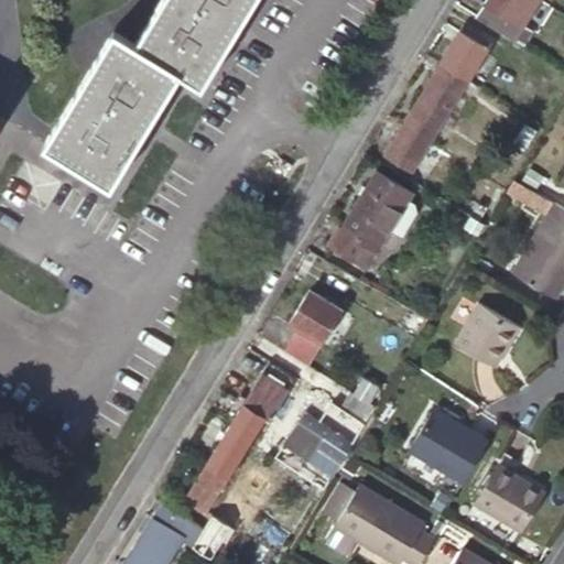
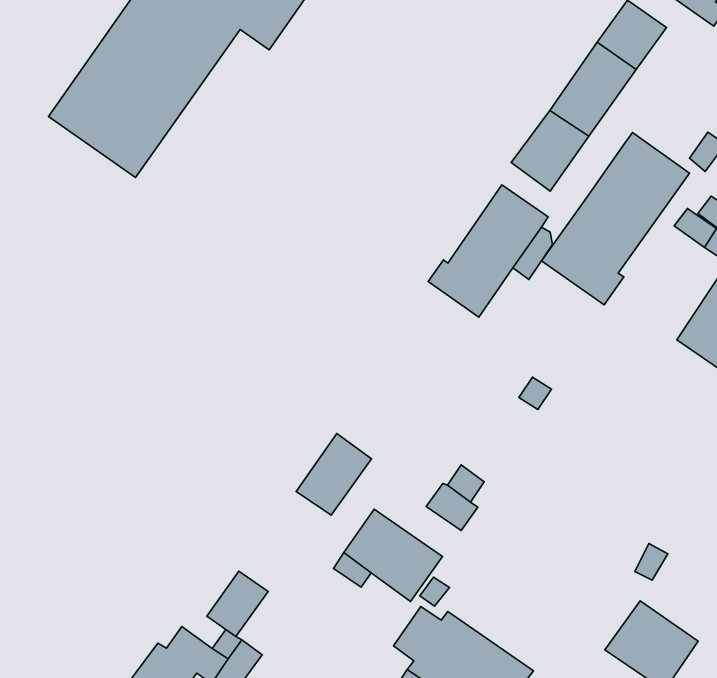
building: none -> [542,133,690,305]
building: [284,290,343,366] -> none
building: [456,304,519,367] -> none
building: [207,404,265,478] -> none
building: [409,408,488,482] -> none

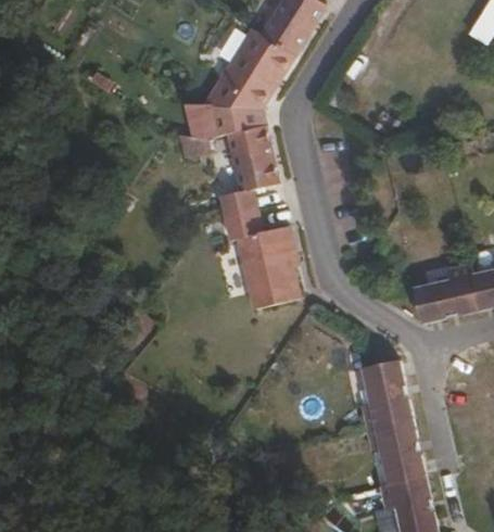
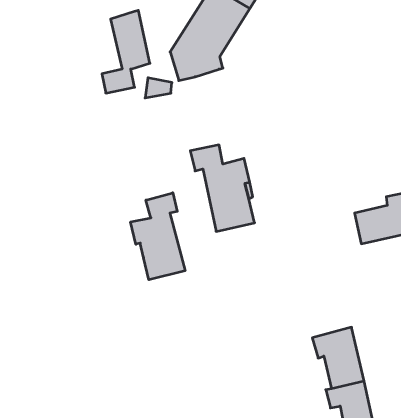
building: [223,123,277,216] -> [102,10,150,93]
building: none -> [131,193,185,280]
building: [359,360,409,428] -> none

◇ ◇ ◇ ◇ ◇

## Task description
Copy over exactly the lines above from the one with "building: [223,123,277,216] ->" to the last, both included, and no others.

## Output of the task
building: [223,123,277,216] -> [102,10,150,93]
building: none -> [131,193,185,280]
building: [359,360,409,428] -> none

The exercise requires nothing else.